■ Exercise: Retype each line below precisely and omit all images.

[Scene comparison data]

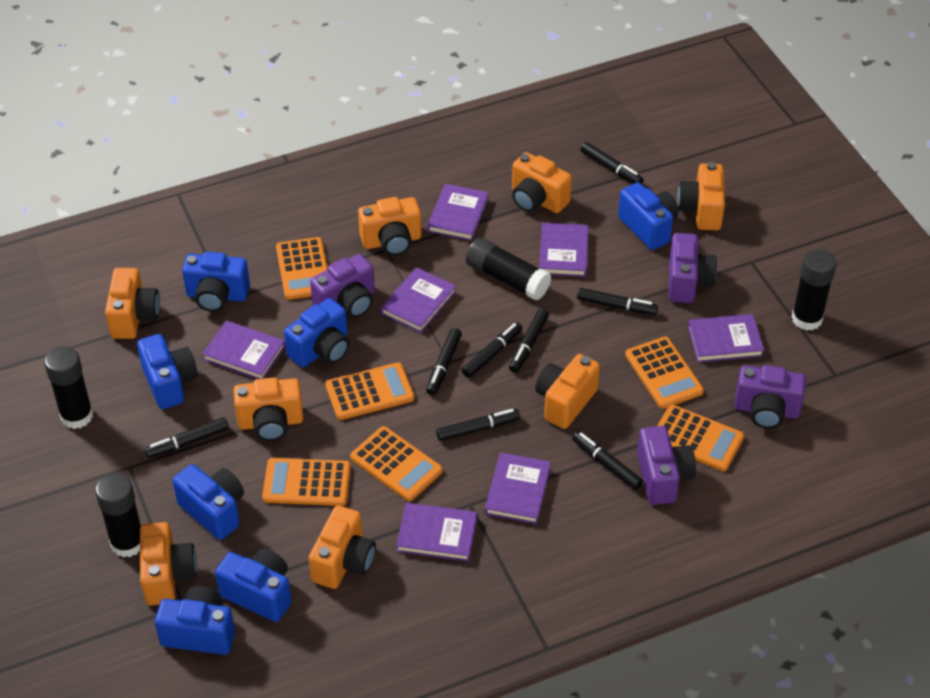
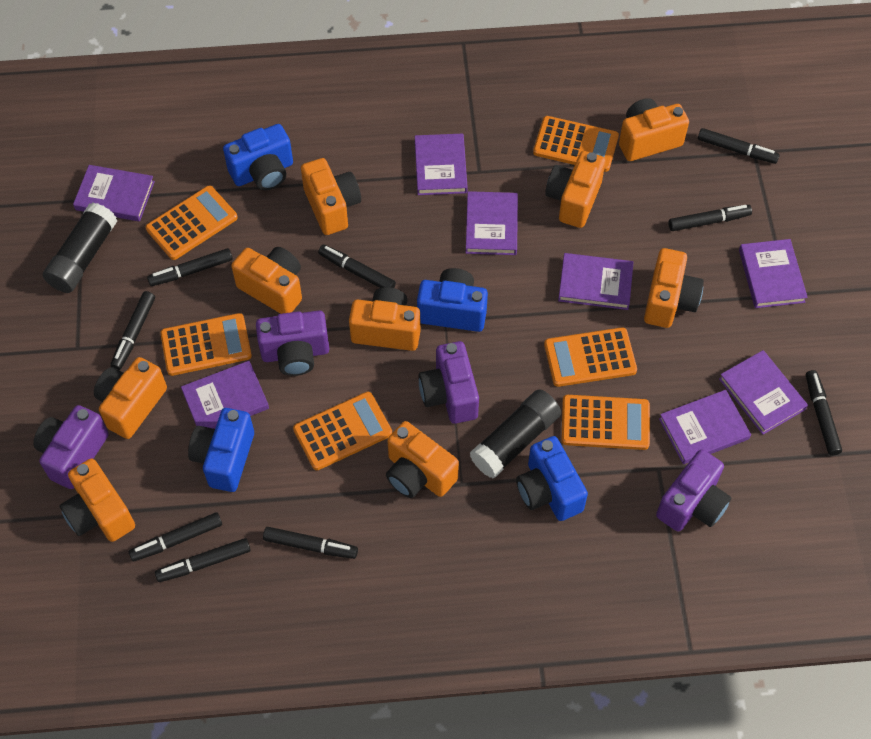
black glue stick: 4 -> 2
black marker: 8 -> 9
blue camera: 7 -> 4
orange camera: 8 -> 9
purple book: 7 -> 8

■ Exercise result:
black glue stick: 4 -> 2
black marker: 8 -> 9
blue camera: 7 -> 4
orange camera: 8 -> 9
purple book: 7 -> 8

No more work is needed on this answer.